_EXERCISE TASK_: Can you format the lines from the first one through the line containing "cyan triangle: moved 3 px right, 3 px up" as a JSON list of strings, one string per line, with blank lines left out?

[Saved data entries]
## Start

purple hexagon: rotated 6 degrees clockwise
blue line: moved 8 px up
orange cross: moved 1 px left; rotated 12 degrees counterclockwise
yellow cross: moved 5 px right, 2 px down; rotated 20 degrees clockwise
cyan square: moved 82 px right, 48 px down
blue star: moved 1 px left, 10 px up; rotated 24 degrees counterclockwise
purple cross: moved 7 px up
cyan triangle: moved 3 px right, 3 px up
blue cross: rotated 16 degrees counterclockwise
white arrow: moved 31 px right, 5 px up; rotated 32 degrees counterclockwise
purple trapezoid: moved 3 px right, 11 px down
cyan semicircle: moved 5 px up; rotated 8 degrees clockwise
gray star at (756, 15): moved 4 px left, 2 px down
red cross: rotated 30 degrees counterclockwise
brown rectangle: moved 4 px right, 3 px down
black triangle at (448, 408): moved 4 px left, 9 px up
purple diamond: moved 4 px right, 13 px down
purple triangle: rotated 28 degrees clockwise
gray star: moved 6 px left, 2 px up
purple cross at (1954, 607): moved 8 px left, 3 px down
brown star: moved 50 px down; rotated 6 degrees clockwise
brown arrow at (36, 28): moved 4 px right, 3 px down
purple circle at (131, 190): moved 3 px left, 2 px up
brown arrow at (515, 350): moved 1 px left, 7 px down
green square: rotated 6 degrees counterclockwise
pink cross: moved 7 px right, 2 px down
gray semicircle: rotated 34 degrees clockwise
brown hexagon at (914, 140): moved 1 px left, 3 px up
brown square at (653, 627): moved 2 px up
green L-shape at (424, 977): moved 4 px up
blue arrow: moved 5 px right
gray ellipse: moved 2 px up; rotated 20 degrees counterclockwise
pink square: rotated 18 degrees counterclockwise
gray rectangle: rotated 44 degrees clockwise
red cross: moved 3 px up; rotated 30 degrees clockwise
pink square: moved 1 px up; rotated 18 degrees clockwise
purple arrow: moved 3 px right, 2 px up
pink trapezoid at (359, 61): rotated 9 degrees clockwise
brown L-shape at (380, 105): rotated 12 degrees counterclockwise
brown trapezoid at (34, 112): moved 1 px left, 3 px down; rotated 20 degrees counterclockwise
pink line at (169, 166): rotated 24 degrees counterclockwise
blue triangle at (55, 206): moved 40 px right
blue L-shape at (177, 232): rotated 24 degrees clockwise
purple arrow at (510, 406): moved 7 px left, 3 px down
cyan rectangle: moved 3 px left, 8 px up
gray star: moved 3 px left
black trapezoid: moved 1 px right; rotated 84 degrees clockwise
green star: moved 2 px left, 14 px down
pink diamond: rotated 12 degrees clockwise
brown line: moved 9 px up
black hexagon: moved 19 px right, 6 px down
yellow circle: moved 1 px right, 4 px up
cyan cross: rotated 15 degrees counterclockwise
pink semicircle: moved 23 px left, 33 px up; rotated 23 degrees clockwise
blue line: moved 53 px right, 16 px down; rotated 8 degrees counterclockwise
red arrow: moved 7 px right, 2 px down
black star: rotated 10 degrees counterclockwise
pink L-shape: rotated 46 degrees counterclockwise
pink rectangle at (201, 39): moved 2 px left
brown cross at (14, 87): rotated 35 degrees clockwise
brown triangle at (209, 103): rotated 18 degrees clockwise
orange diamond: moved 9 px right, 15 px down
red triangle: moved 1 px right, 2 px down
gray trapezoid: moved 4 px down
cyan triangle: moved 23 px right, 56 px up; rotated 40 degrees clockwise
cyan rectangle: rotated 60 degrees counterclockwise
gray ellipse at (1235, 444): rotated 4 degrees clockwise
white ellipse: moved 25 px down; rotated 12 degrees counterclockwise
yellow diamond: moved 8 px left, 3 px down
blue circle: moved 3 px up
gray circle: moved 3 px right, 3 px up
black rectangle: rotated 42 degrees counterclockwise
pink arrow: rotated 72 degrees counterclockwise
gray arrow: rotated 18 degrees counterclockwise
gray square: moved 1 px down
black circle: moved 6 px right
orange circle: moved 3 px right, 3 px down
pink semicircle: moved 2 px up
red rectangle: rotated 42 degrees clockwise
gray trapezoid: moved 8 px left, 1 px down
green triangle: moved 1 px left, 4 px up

## End

_CORRECT RESPONSE_:
[
  "purple hexagon: rotated 6 degrees clockwise",
  "blue line: moved 8 px up",
  "orange cross: moved 1 px left; rotated 12 degrees counterclockwise",
  "yellow cross: moved 5 px right, 2 px down; rotated 20 degrees clockwise",
  "cyan square: moved 82 px right, 48 px down",
  "blue star: moved 1 px left, 10 px up; rotated 24 degrees counterclockwise",
  "purple cross: moved 7 px up",
  "cyan triangle: moved 3 px right, 3 px up"
]